> [YOUR ASSIGNMENT]:
Here the job is to retype the data word for word while leaving the pictures aside.

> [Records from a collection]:
++++++++++++++++++++
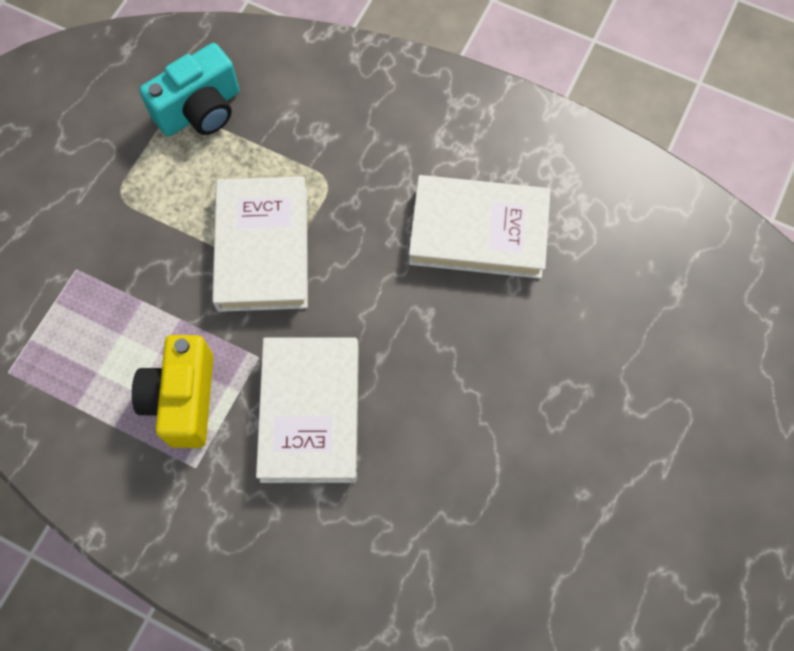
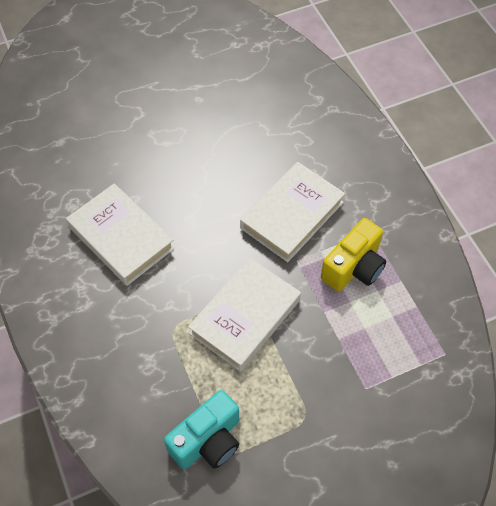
camera: 140 degrees left, 10 degrees down
(200, 110) = (208, 441): turquoise camera -> turquoise camera turned 135 degrees clockwise

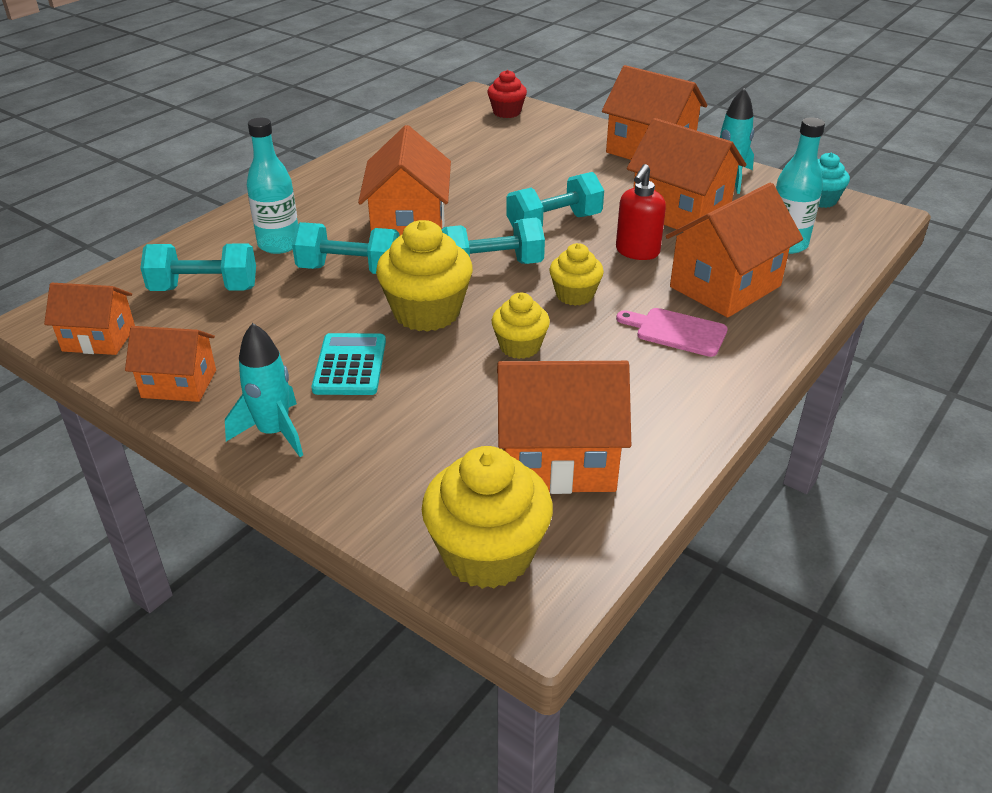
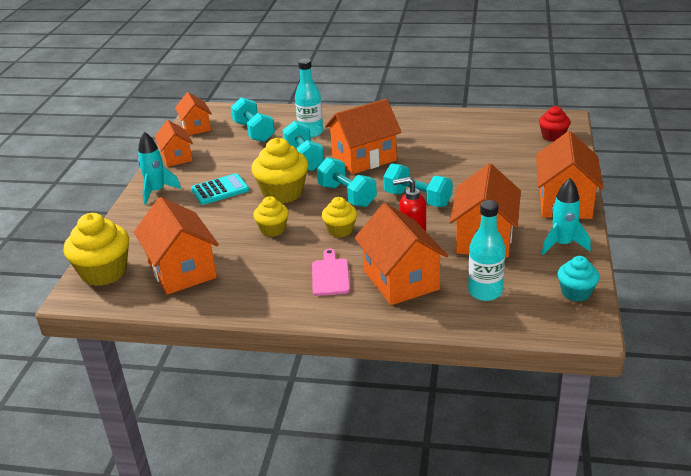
camera: 65 degrees right, 5 degrees down
(725, 286) = (401, 280): orange house -> orange house turned 45 degrees clockwise

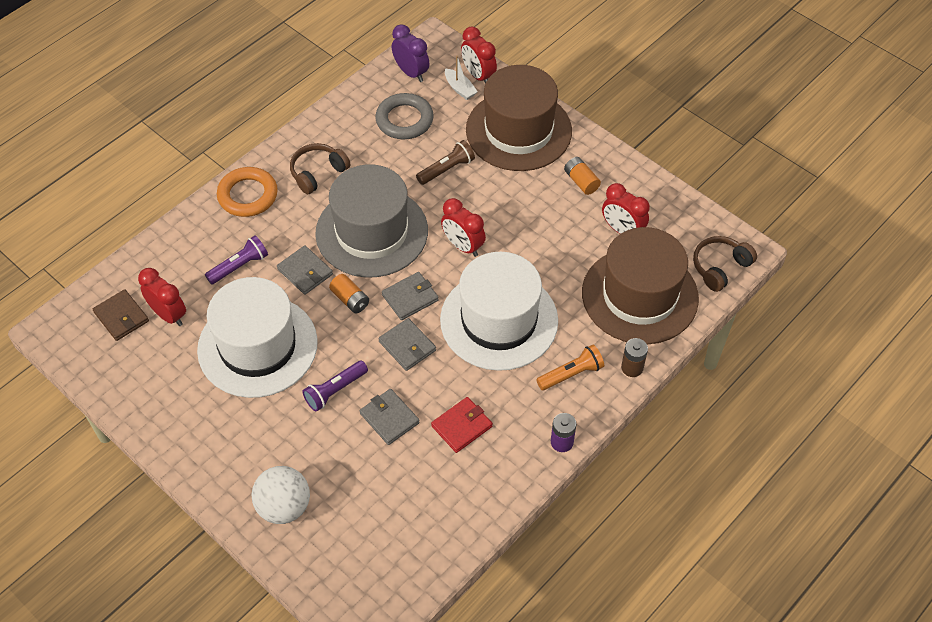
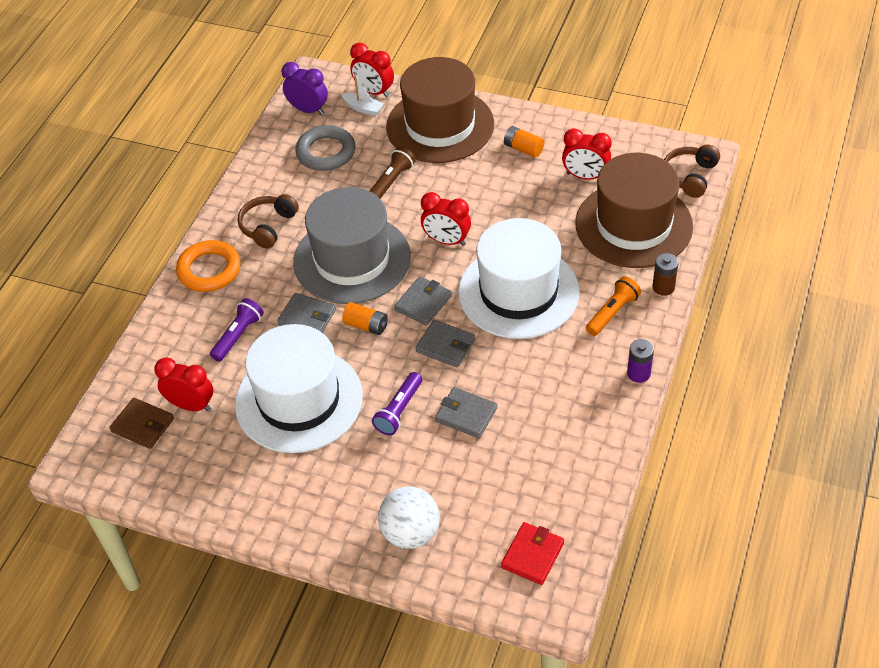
camera: 20 degrees left, 5 degrees down
(462, 426) = (539, 395): red wallet -> red wallet (532, 555)

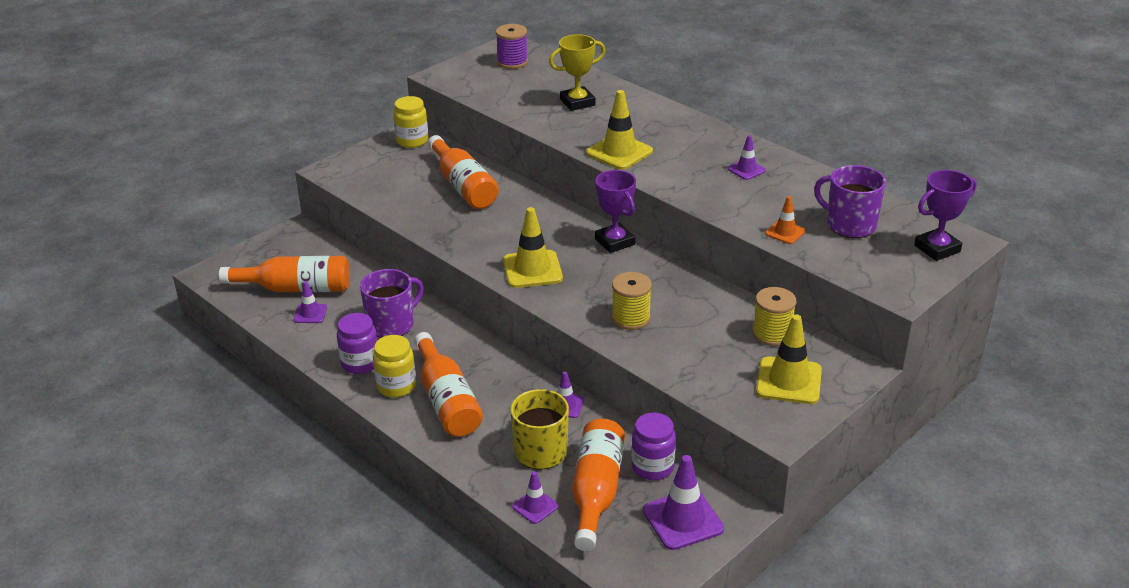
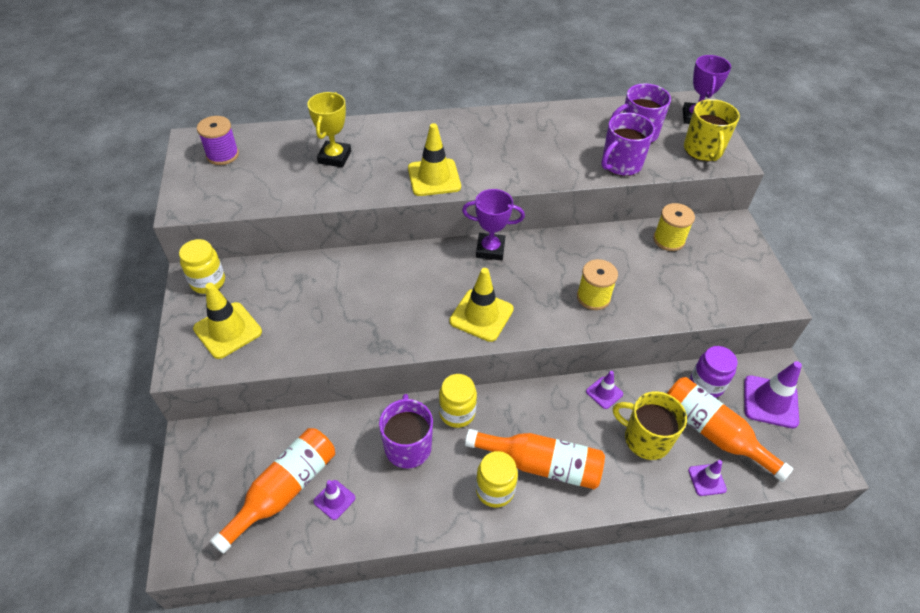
camera: 55 degrees left, 15 degrees up
(360, 363) = (441, 500): purple jar -> none
(450, 334) = (457, 413): none -> yellow jar
(463, 186) = (318, 289): orange bottle -> none
(746, 170) = (525, 135): purple traffic cone -> none
(785, 232) = (621, 164): orange traffic cone -> purple mug
(789, 381) = (725, 263): yellow traffic cone -> yellow traffic cone (228, 330)
(887, 271) = (703, 150): none -> yellow mug

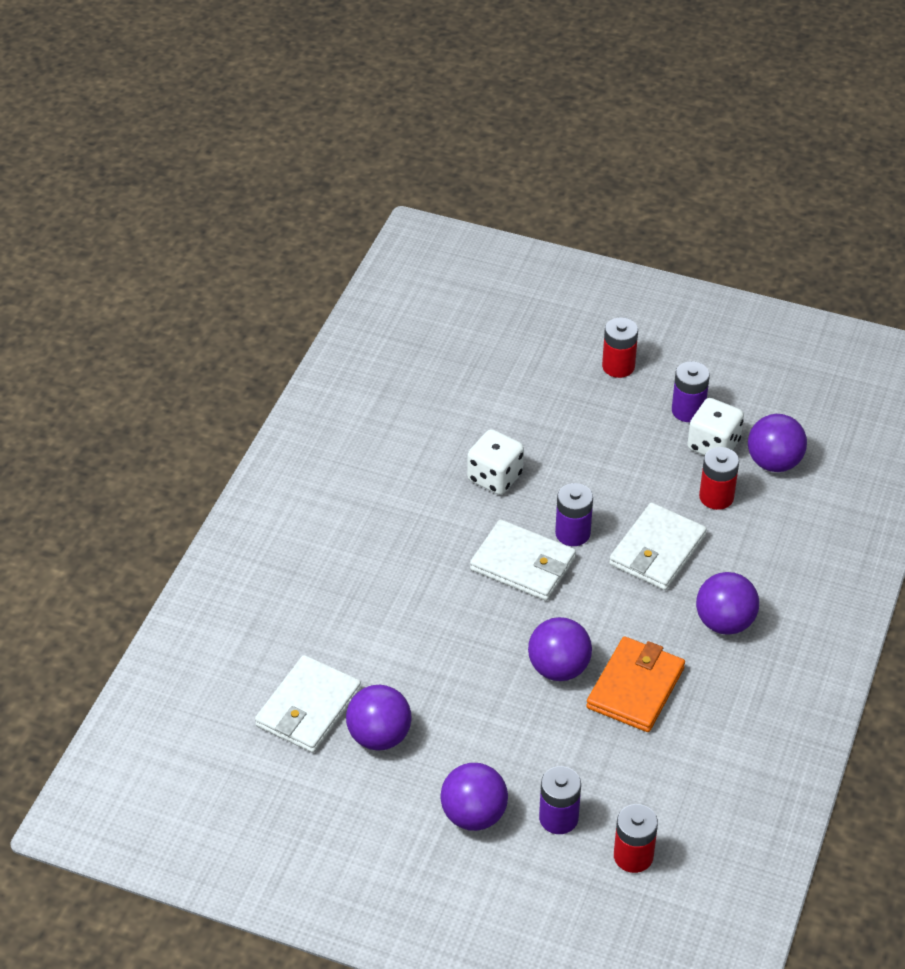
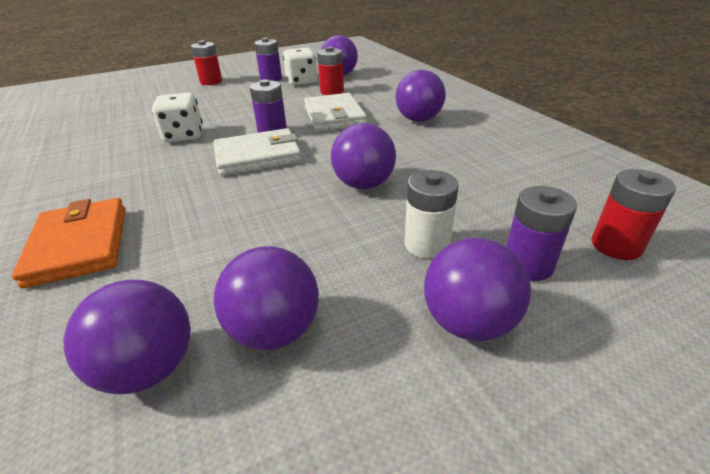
camera: 45 degrees left, 10 degrees down
(308, 708) = (149, 368): white wallet -> purple ball
(524, 755) = (426, 244): none -> white battery
(635, 687) = (427, 165): orange wallet -> orange wallet (79, 245)

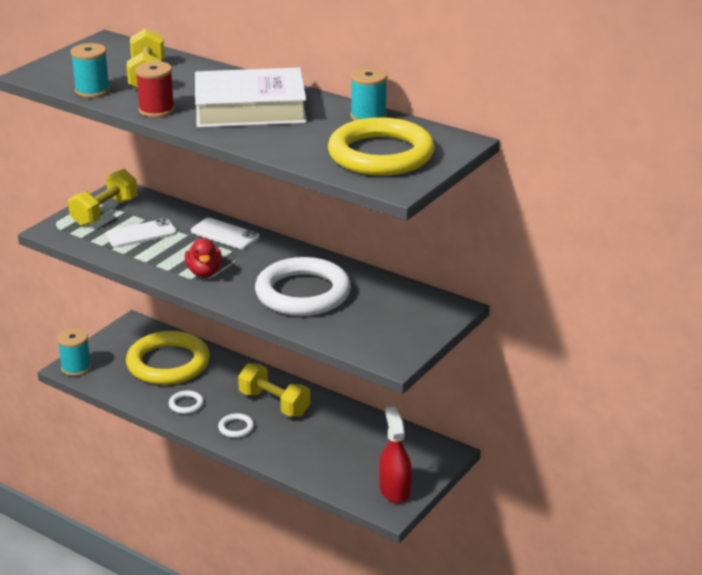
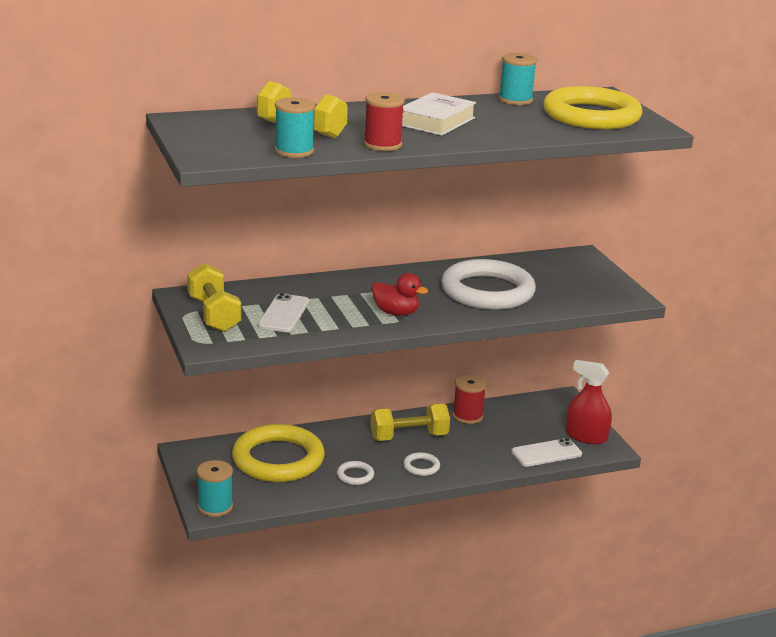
camera: 55 degrees left, 5 degrees down
(225, 234) = (342, 284): white phone -> white phone (546, 453)
(250, 108) = (436, 121): white book -> white book, size x0.64
(345, 417) = (467, 416): none -> red spool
++++++++++++++++++++
> [ANSWER]:
camera: 140 degrees left, 10 degrees down
(200, 110) = (208, 441): turquoise camera -> turquoise camera turned 135 degrees clockwise

camera: 65 degrees right, 5 degrees down
(725, 286) = (401, 280): orange house -> orange house turned 45 degrees clockwise

camera: 20 degrees left, 5 degrees down
(462, 426) = (539, 395): red wallet -> red wallet (532, 555)

camera: 55 degrees left, 15 degrees up
(360, 363) = (441, 500): purple jar -> none
(450, 334) = (457, 413): none -> yellow jar
(463, 186) = (318, 289): orange bottle -> none
(746, 170) = (525, 135): purple traffic cone -> none
(785, 232) = (621, 164): orange traffic cone -> purple mug
(789, 381) = (725, 263): yellow traffic cone -> yellow traffic cone (228, 330)
(887, 271) = (703, 150): none -> yellow mug

camera: 45 degrees left, 10 degrees down
(308, 708) = (149, 368): white wallet -> purple ball
(524, 755) = (426, 244): none -> white battery
(635, 687) = (427, 165): orange wallet -> orange wallet (79, 245)

camera: 55 degrees left, 5 degrees down
(225, 234) = (342, 284): white phone -> white phone (546, 453)
(250, 108) = (436, 121): white book -> white book, size x0.64
(345, 417) = (467, 416): none -> red spool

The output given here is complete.